## Goal of the exercise
All of the entries below need repeating exactly, apart from their images.

## Data for the task
BEGIN

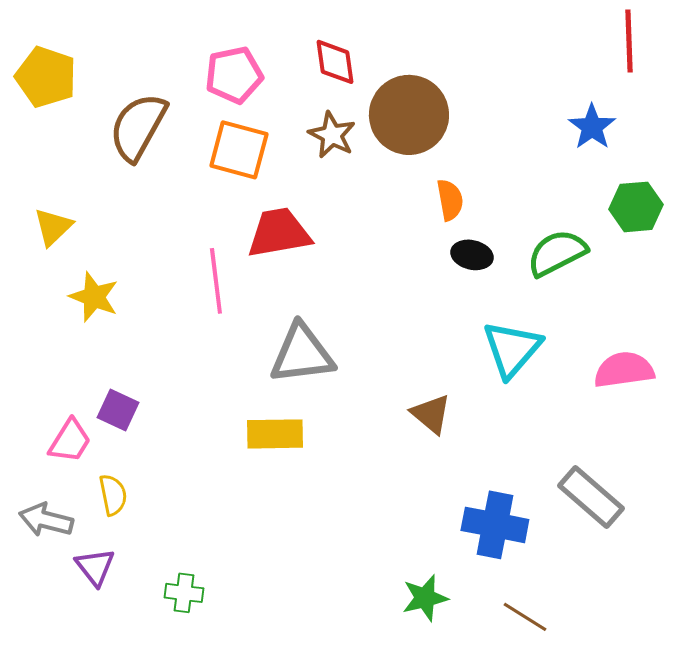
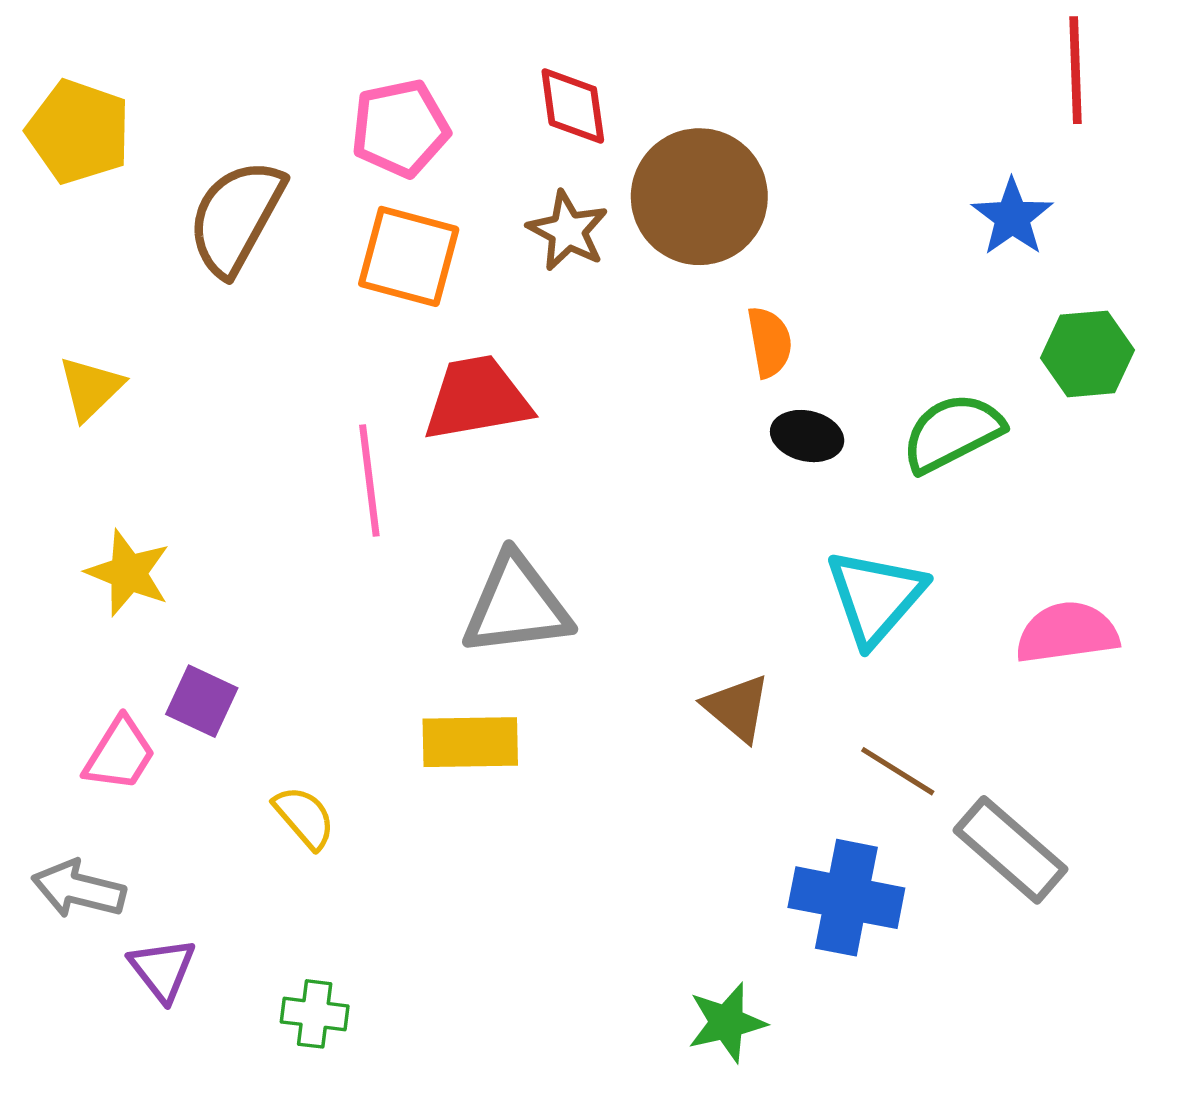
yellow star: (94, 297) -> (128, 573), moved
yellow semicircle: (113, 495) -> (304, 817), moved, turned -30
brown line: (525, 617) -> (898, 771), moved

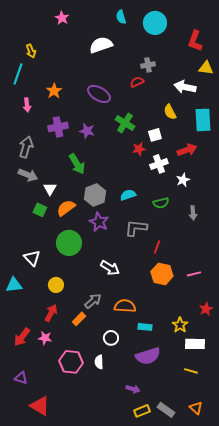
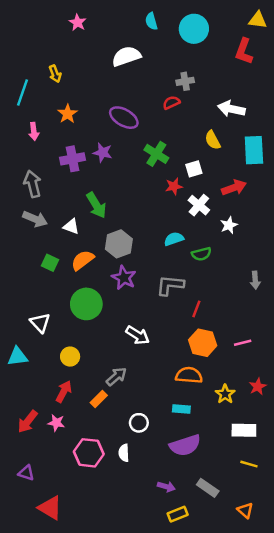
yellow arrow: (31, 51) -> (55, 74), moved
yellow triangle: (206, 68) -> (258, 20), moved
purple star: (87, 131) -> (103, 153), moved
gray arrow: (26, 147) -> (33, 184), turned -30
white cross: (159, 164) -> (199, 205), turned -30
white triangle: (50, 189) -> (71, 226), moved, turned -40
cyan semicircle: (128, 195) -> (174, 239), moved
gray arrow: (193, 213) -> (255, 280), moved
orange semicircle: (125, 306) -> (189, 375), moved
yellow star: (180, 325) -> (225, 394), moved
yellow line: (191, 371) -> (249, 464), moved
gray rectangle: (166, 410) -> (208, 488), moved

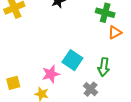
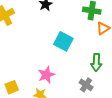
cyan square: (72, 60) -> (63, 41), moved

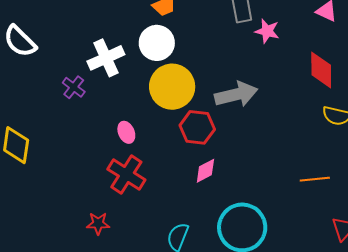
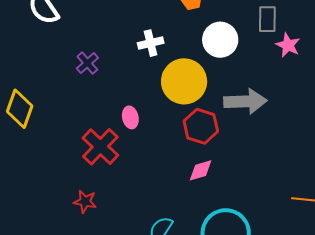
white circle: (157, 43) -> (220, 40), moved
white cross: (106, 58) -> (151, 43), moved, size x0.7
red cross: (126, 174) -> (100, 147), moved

END

## Exercise output
yellow star: (94, 297) -> (128, 573), moved
yellow semicircle: (113, 495) -> (304, 817), moved, turned -30
brown line: (525, 617) -> (898, 771), moved

yellow arrow: (31, 51) -> (55, 74), moved
yellow triangle: (206, 68) -> (258, 20), moved
purple star: (87, 131) -> (103, 153), moved
gray arrow: (26, 147) -> (33, 184), turned -30
white cross: (159, 164) -> (199, 205), turned -30
white triangle: (50, 189) -> (71, 226), moved, turned -40
cyan semicircle: (128, 195) -> (174, 239), moved
gray arrow: (193, 213) -> (255, 280), moved
orange semicircle: (125, 306) -> (189, 375), moved
yellow star: (180, 325) -> (225, 394), moved
yellow line: (191, 371) -> (249, 464), moved
gray rectangle: (166, 410) -> (208, 488), moved

cyan square: (72, 60) -> (63, 41), moved

white circle: (157, 43) -> (220, 40), moved
white cross: (106, 58) -> (151, 43), moved, size x0.7
red cross: (126, 174) -> (100, 147), moved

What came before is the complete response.